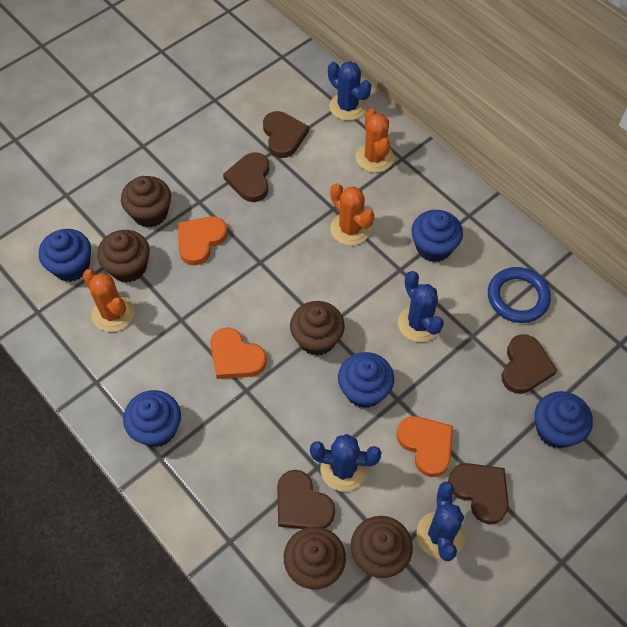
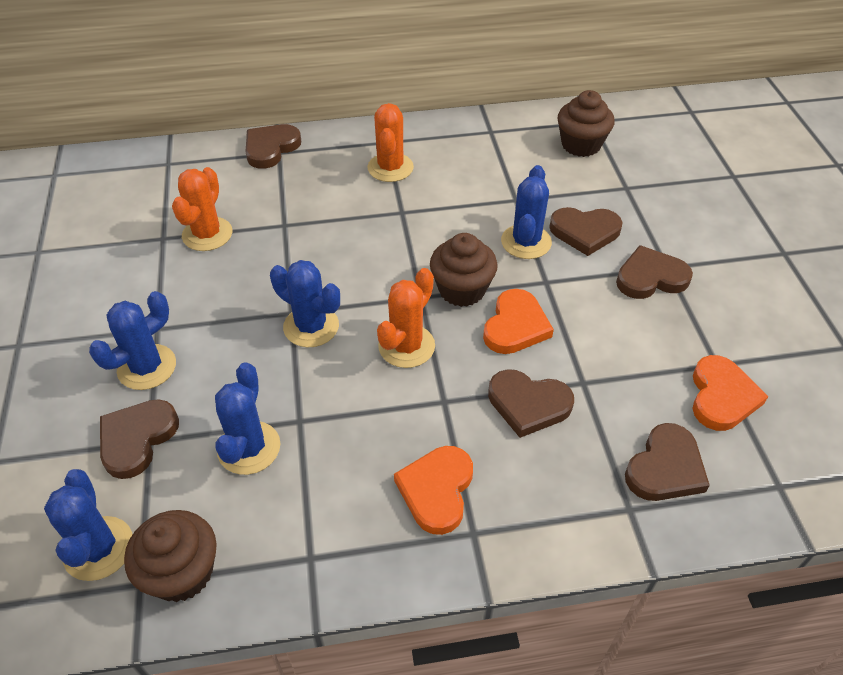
blue cactus: 4 -> 5
blue cupcake: 5 -> 0
blue ring: 1 -> 0
brown cupcake: 5 -> 3
brown heart: 5 -> 6

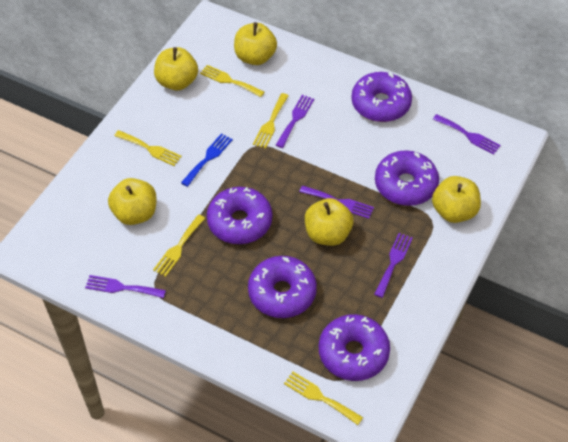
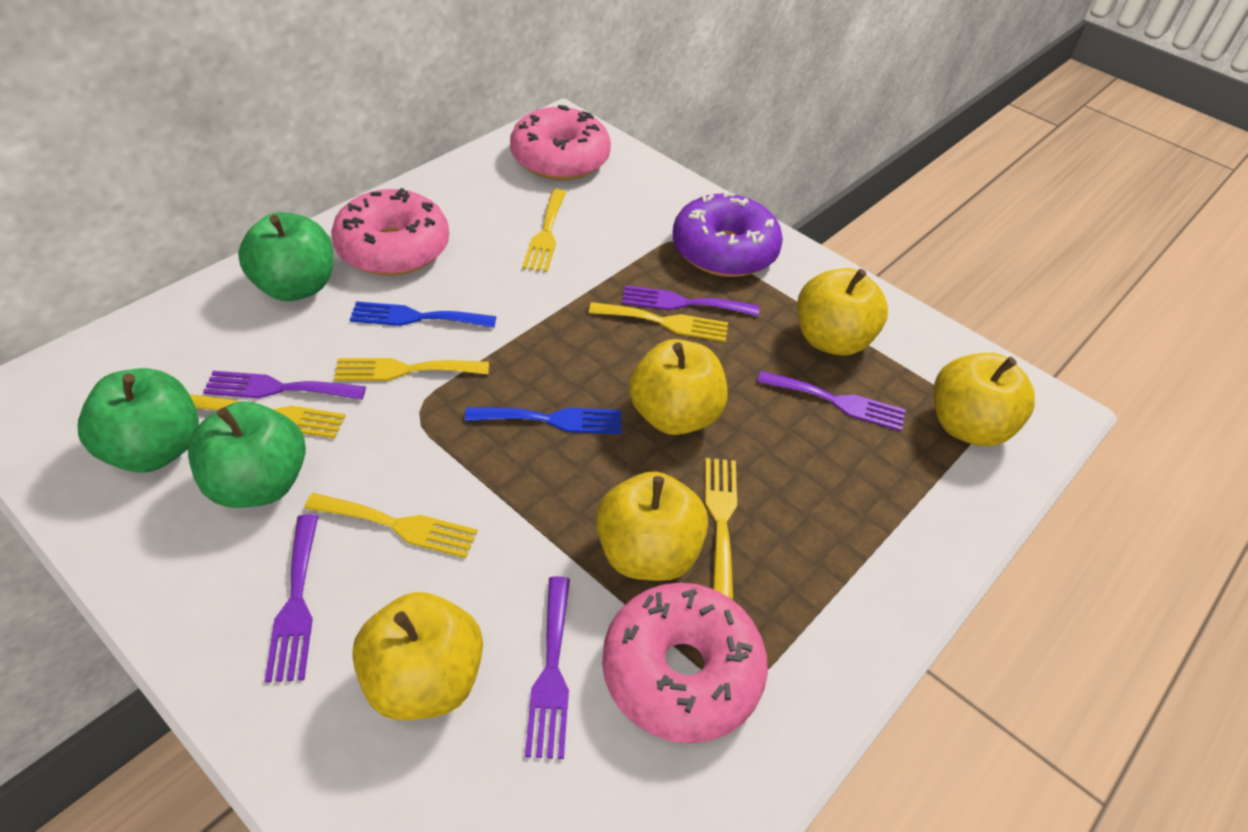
blue fork: 1 -> 2
green apple: 0 -> 3
pink donut: 0 -> 3
purple donut: 5 -> 1
yellow fork: 5 -> 6

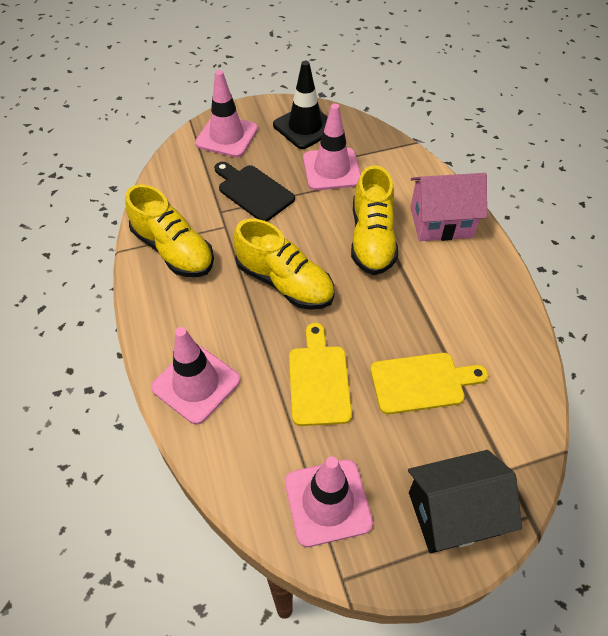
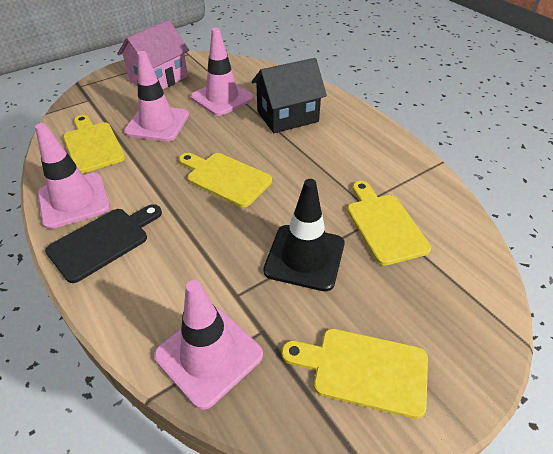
yellow cutting board: 2 -> 4
yellow shoe: 3 -> 0

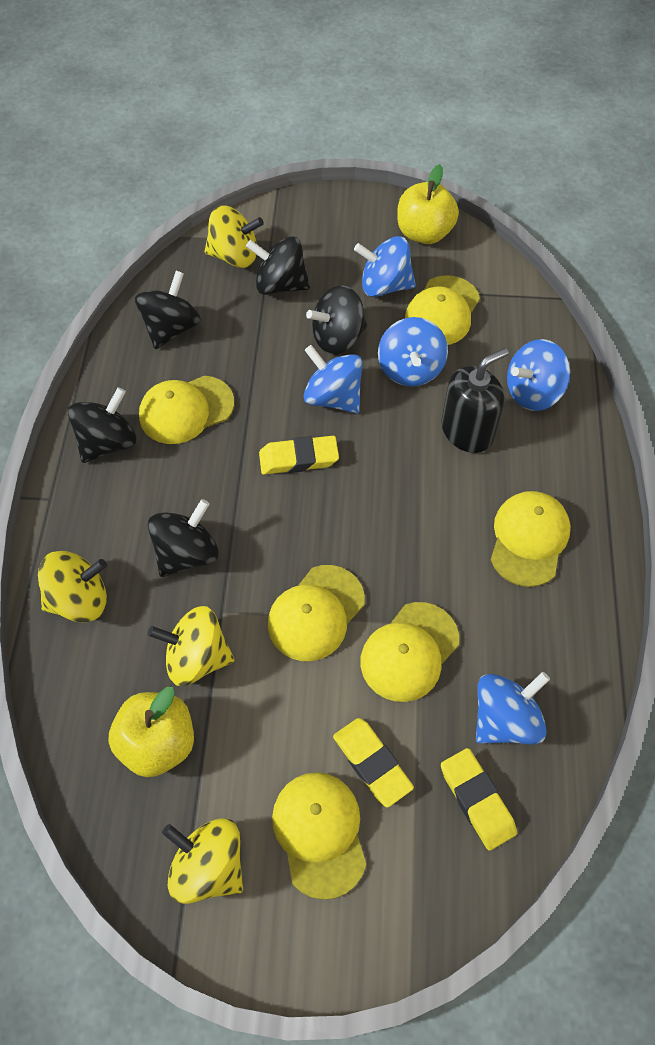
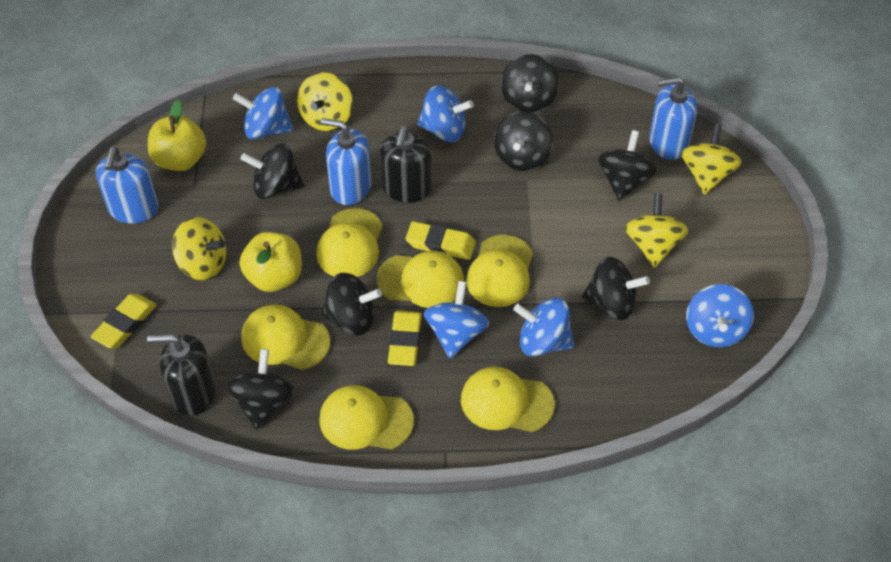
black soap dispenser: 1 -> 2
black spinning top: 5 -> 7
blue soap dispenser: 0 -> 3

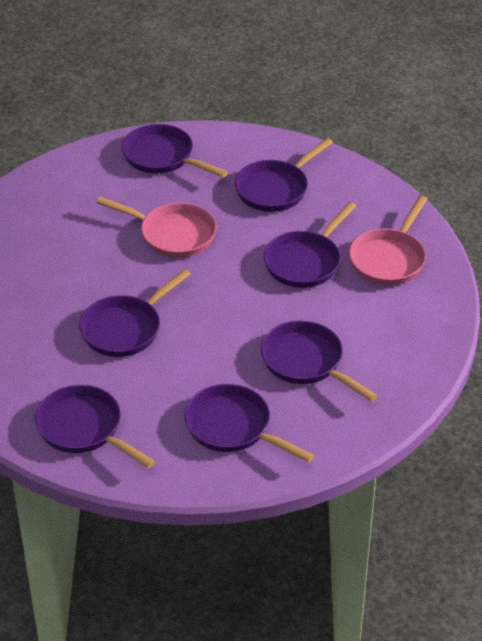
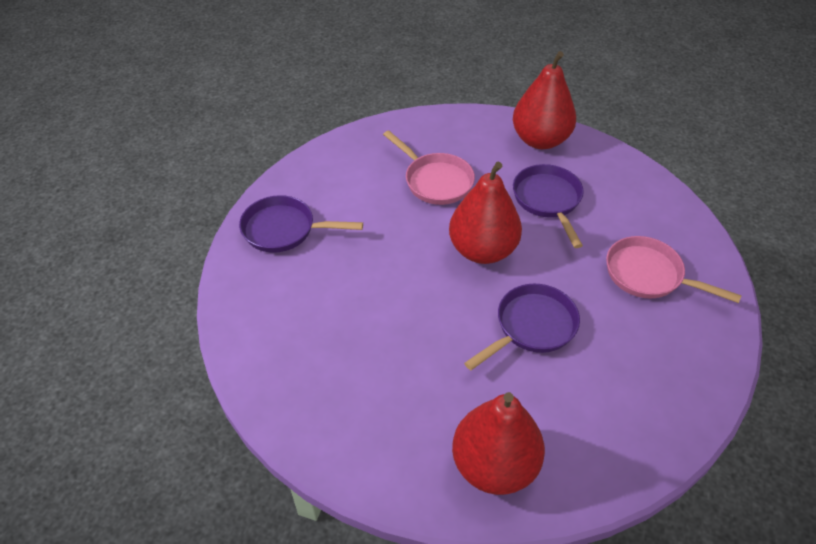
purple pan: 7 -> 3
red pear: 0 -> 3

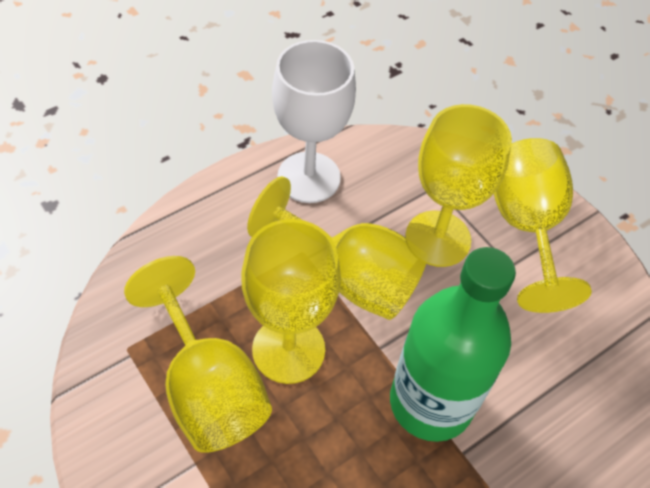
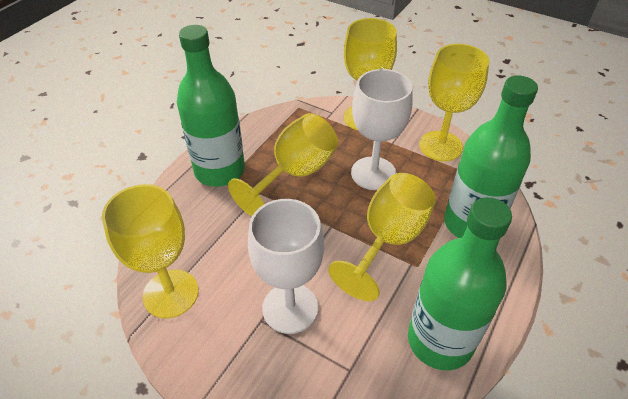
green bottle: 1 -> 3
white goblet: 1 -> 2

------------------------------------------------

▶ [Assignment]:
If a line of the records includes the string "soap", copy it out.

▶ [Solution for this task]:
black soap dispenser: 1 -> 2
blue soap dispenser: 0 -> 3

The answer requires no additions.